Scene change data
---------------

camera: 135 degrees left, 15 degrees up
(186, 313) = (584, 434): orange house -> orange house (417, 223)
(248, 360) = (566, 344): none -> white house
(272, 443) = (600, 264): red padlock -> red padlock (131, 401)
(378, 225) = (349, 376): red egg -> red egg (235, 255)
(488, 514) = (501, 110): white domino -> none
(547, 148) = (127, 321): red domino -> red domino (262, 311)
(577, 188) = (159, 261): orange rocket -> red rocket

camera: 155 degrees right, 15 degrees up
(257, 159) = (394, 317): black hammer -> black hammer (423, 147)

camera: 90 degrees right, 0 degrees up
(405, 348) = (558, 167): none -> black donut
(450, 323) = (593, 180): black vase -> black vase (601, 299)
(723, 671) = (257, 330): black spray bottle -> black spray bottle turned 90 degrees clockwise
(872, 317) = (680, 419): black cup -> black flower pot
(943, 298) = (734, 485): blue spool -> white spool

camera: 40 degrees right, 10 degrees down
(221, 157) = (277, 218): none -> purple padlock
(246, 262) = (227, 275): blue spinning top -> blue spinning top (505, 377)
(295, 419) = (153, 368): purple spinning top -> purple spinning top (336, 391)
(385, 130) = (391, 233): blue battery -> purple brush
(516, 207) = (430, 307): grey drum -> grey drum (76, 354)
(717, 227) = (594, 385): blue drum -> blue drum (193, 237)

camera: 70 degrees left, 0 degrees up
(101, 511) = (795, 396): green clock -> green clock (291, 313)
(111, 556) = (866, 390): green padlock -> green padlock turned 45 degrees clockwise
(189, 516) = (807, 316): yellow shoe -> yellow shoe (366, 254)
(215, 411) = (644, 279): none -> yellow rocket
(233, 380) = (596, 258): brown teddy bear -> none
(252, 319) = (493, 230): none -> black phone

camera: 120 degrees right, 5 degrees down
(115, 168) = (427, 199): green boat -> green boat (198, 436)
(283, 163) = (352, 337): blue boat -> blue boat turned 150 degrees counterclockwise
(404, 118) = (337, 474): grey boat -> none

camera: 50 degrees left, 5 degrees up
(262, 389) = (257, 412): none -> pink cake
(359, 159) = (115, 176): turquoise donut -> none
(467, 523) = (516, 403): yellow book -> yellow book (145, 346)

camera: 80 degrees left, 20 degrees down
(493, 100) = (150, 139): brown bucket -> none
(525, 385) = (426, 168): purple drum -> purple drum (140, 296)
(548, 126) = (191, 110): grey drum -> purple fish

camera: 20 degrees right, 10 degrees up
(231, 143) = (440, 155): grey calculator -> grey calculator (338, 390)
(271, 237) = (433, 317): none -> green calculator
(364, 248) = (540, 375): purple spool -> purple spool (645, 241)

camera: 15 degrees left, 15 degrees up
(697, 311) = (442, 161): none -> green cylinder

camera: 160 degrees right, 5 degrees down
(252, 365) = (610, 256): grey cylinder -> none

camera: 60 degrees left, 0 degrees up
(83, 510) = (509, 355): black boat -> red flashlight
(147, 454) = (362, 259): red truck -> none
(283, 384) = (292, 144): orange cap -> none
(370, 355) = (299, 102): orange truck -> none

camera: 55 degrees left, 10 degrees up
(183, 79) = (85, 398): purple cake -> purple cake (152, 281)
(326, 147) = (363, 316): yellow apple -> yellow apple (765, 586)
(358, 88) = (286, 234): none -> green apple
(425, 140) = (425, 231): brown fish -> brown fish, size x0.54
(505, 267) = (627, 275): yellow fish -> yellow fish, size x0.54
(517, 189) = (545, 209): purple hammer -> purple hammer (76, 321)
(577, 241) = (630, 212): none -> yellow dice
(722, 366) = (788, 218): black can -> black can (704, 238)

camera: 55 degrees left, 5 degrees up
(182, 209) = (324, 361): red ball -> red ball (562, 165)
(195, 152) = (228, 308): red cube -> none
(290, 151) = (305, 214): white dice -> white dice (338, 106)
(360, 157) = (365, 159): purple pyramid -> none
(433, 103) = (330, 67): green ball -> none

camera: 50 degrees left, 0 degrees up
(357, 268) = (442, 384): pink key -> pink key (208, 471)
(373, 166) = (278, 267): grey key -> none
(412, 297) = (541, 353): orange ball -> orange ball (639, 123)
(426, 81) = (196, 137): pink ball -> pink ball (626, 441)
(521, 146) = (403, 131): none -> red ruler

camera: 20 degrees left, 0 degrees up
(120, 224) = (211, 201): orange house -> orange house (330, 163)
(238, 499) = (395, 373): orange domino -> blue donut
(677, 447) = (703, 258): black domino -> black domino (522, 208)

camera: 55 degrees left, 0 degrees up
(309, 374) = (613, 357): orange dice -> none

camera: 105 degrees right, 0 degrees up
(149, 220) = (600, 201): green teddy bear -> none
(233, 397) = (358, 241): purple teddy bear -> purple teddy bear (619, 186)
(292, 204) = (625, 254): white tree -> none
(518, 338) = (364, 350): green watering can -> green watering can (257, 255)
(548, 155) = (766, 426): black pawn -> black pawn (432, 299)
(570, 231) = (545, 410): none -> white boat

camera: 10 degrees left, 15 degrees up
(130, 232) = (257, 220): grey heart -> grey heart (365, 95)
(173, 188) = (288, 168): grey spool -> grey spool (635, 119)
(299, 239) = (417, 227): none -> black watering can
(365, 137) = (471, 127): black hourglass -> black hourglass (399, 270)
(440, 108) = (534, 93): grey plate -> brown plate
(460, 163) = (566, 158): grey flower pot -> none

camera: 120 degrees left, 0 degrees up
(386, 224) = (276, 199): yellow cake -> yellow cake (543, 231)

---------------

Each record above needs to be given again exactly as written.

RESPONSE TO THIS EXERCISE
camera: 135 degrees left, 15 degrees up
(186, 313) = (584, 434): orange house -> orange house (417, 223)
(248, 360) = (566, 344): none -> white house
(272, 443) = (600, 264): red padlock -> red padlock (131, 401)
(378, 225) = (349, 376): red egg -> red egg (235, 255)
(488, 514) = (501, 110): white domino -> none
(547, 148) = (127, 321): red domino -> red domino (262, 311)
(577, 188) = (159, 261): orange rocket -> red rocket

camera: 155 degrees right, 15 degrees up
(257, 159) = (394, 317): black hammer -> black hammer (423, 147)

camera: 90 degrees right, 0 degrees up
(405, 348) = (558, 167): none -> black donut
(450, 323) = (593, 180): black vase -> black vase (601, 299)
(723, 671) = (257, 330): black spray bottle -> black spray bottle turned 90 degrees clockwise
(872, 317) = (680, 419): black cup -> black flower pot
(943, 298) = (734, 485): blue spool -> white spool

camera: 40 degrees right, 10 degrees down
(221, 157) = (277, 218): none -> purple padlock
(246, 262) = (227, 275): blue spinning top -> blue spinning top (505, 377)
(295, 419) = (153, 368): purple spinning top -> purple spinning top (336, 391)
(385, 130) = (391, 233): blue battery -> purple brush
(516, 207) = (430, 307): grey drum -> grey drum (76, 354)
(717, 227) = (594, 385): blue drum -> blue drum (193, 237)

camera: 70 degrees left, 0 degrees up
(101, 511) = (795, 396): green clock -> green clock (291, 313)
(111, 556) = (866, 390): green padlock -> green padlock turned 45 degrees clockwise
(189, 516) = (807, 316): yellow shoe -> yellow shoe (366, 254)
(215, 411) = (644, 279): none -> yellow rocket
(233, 380) = (596, 258): brown teddy bear -> none
(252, 319) = (493, 230): none -> black phone

camera: 120 degrees right, 5 degrees down
(115, 168) = (427, 199): green boat -> green boat (198, 436)
(283, 163) = (352, 337): blue boat -> blue boat turned 150 degrees counterclockwise
(404, 118) = (337, 474): grey boat -> none

camera: 50 degrees left, 5 degrees up
(262, 389) = (257, 412): none -> pink cake
(359, 159) = (115, 176): turquoise donut -> none
(467, 523) = (516, 403): yellow book -> yellow book (145, 346)

camera: 80 degrees left, 20 degrees down
(493, 100) = (150, 139): brown bucket -> none
(525, 385) = (426, 168): purple drum -> purple drum (140, 296)
(548, 126) = (191, 110): grey drum -> purple fish

camera: 20 degrees right, 10 degrees up
(231, 143) = (440, 155): grey calculator -> grey calculator (338, 390)
(271, 237) = (433, 317): none -> green calculator
(364, 248) = (540, 375): purple spool -> purple spool (645, 241)

camera: 15 degrees left, 15 degrees up
(697, 311) = (442, 161): none -> green cylinder

camera: 160 degrees right, 5 degrees down
(252, 365) = (610, 256): grey cylinder -> none

camera: 60 degrees left, 0 degrees up
(83, 510) = (509, 355): black boat -> red flashlight
(147, 454) = (362, 259): red truck -> none
(283, 384) = (292, 144): orange cap -> none
(370, 355) = (299, 102): orange truck -> none

camera: 55 degrees left, 10 degrees up
(183, 79) = (85, 398): purple cake -> purple cake (152, 281)
(326, 147) = (363, 316): yellow apple -> yellow apple (765, 586)
(358, 88) = (286, 234): none -> green apple
(425, 140) = (425, 231): brown fish -> brown fish, size x0.54
(505, 267) = (627, 275): yellow fish -> yellow fish, size x0.54
(517, 189) = (545, 209): purple hammer -> purple hammer (76, 321)
(577, 241) = (630, 212): none -> yellow dice
(722, 366) = (788, 218): black can -> black can (704, 238)

camera: 55 degrees left, 5 degrees up
(182, 209) = (324, 361): red ball -> red ball (562, 165)
(195, 152) = (228, 308): red cube -> none
(290, 151) = (305, 214): white dice -> white dice (338, 106)
(360, 157) = (365, 159): purple pyramid -> none
(433, 103) = (330, 67): green ball -> none

camera: 50 degrees left, 0 degrees up
(357, 268) = (442, 384): pink key -> pink key (208, 471)
(373, 166) = (278, 267): grey key -> none
(412, 297) = (541, 353): orange ball -> orange ball (639, 123)
(426, 81) = (196, 137): pink ball -> pink ball (626, 441)
(521, 146) = (403, 131): none -> red ruler

camera: 20 degrees left, 0 degrees up
(120, 224) = (211, 201): orange house -> orange house (330, 163)
(238, 499) = (395, 373): orange domino -> blue donut
(677, 447) = (703, 258): black domino -> black domino (522, 208)

camera: 55 degrees left, 0 degrees up
(309, 374) = (613, 357): orange dice -> none

camera: 105 degrees right, 0 degrees up
(149, 220) = (600, 201): green teddy bear -> none
(233, 397) = (358, 241): purple teddy bear -> purple teddy bear (619, 186)
(292, 204) = (625, 254): white tree -> none
(518, 338) = (364, 350): green watering can -> green watering can (257, 255)
(548, 155) = (766, 426): black pawn -> black pawn (432, 299)
(570, 231) = (545, 410): none -> white boat

camera: 10 degrees left, 15 degrees up
(130, 232) = (257, 220): grey heart -> grey heart (365, 95)
(173, 188) = (288, 168): grey spool -> grey spool (635, 119)
(299, 239) = (417, 227): none -> black watering can
(365, 137) = (471, 127): black hourglass -> black hourglass (399, 270)
(440, 108) = (534, 93): grey plate -> brown plate
(460, 163) = (566, 158): grey flower pot -> none

camera: 120 degrees left, 0 degrees up
(386, 224) = (276, 199): yellow cake -> yellow cake (543, 231)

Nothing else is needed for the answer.